_Problem details_
All records below should be repeated exactly, with the pictures left out.

_Records provided_
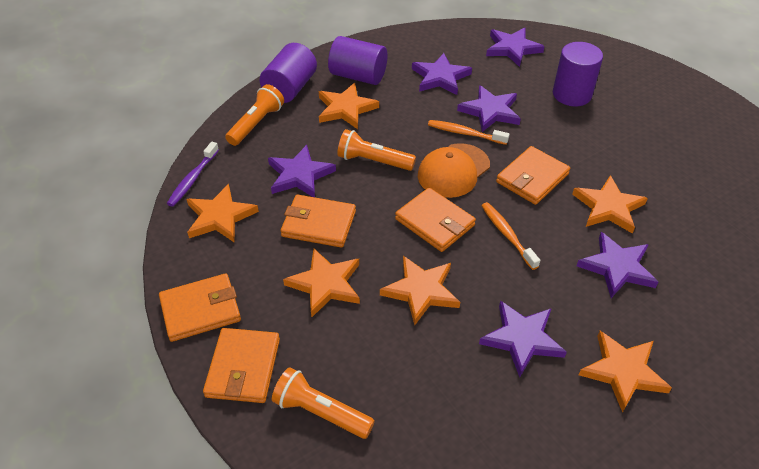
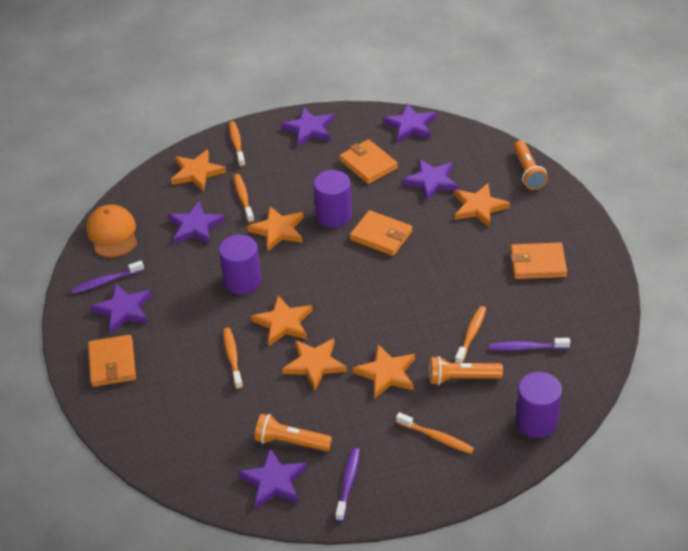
orange toothbrush: 2 -> 5
orange wallet: 5 -> 4
purple toothbrush: 1 -> 3

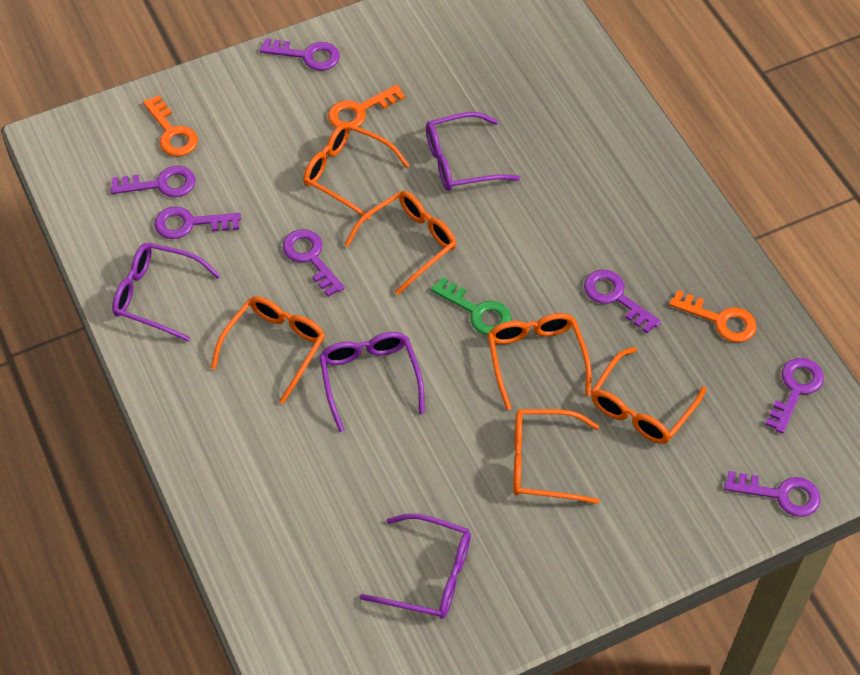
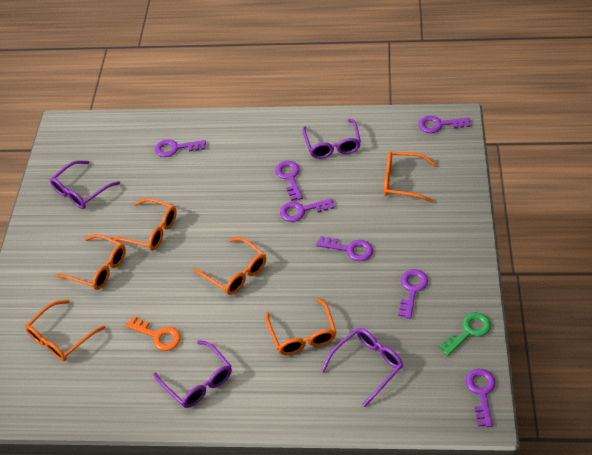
orange key: 3 -> 1

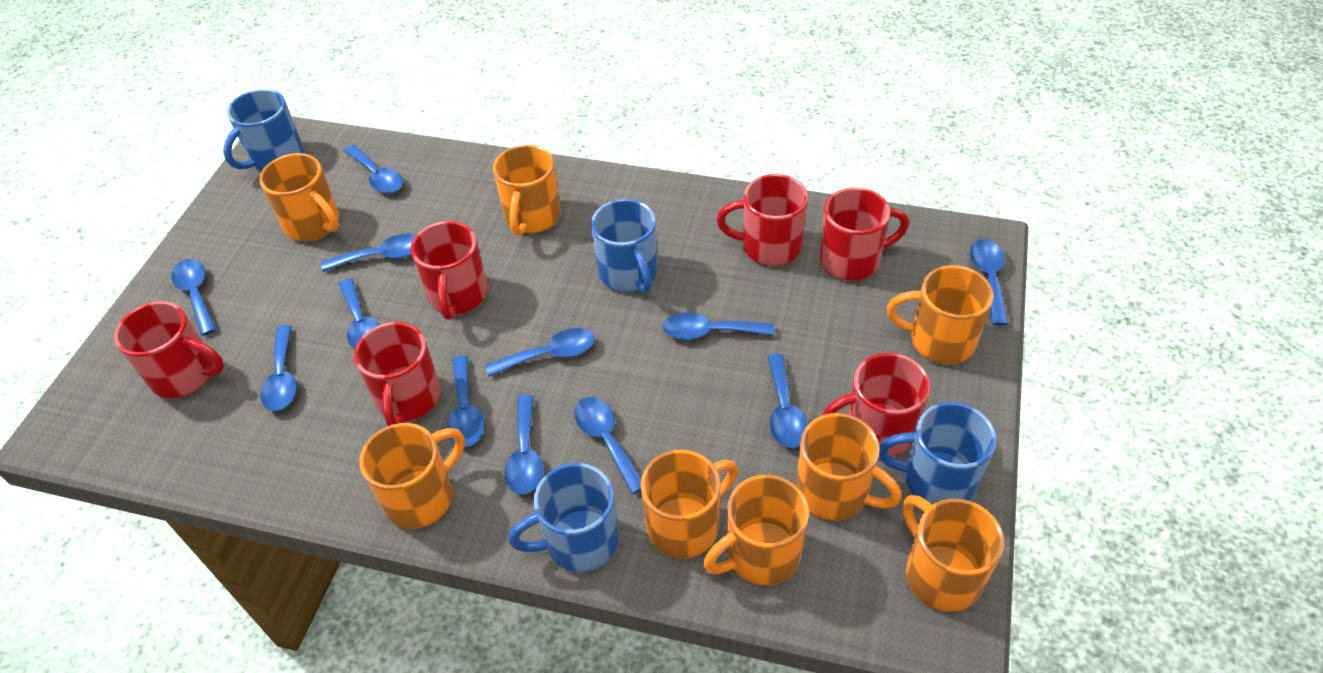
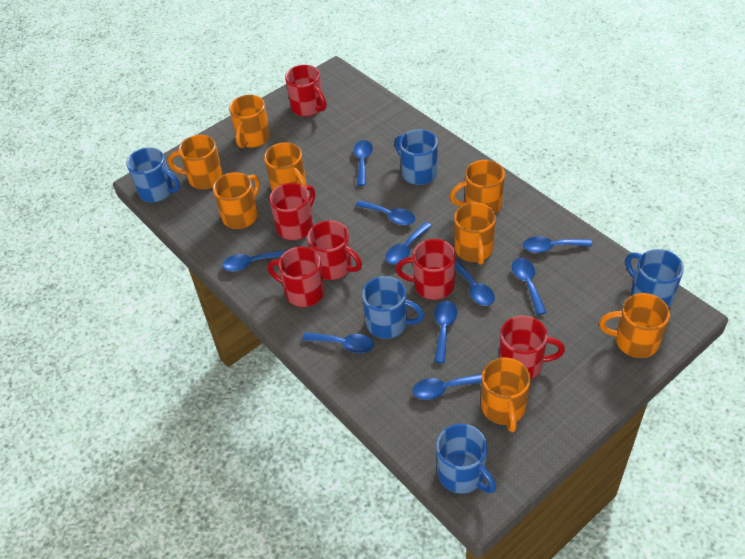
blue mug: 4 -> 5
blue spoon: 12 -> 10

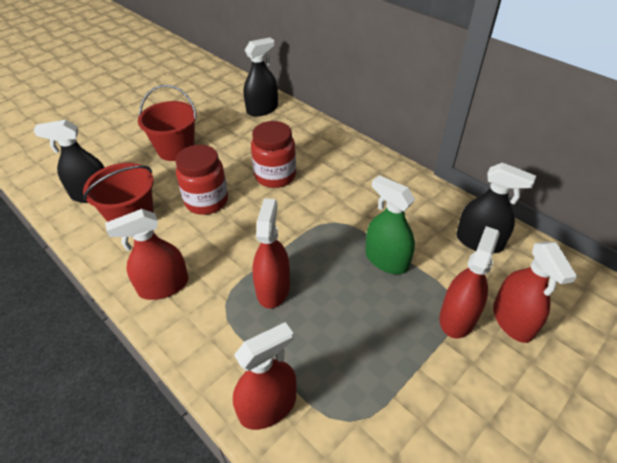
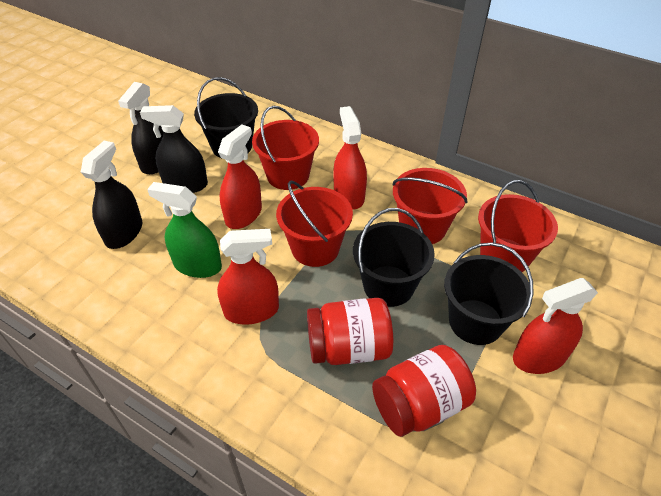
black bucket: 0 -> 3
red bucket: 2 -> 4
red spray bottle: 5 -> 4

_Result for this task_
orange toothbrush: 2 -> 5
orange wallet: 5 -> 4
purple toothbrush: 1 -> 3

orange key: 3 -> 1

blue mug: 4 -> 5
blue spoon: 12 -> 10

black bucket: 0 -> 3
red bucket: 2 -> 4
red spray bottle: 5 -> 4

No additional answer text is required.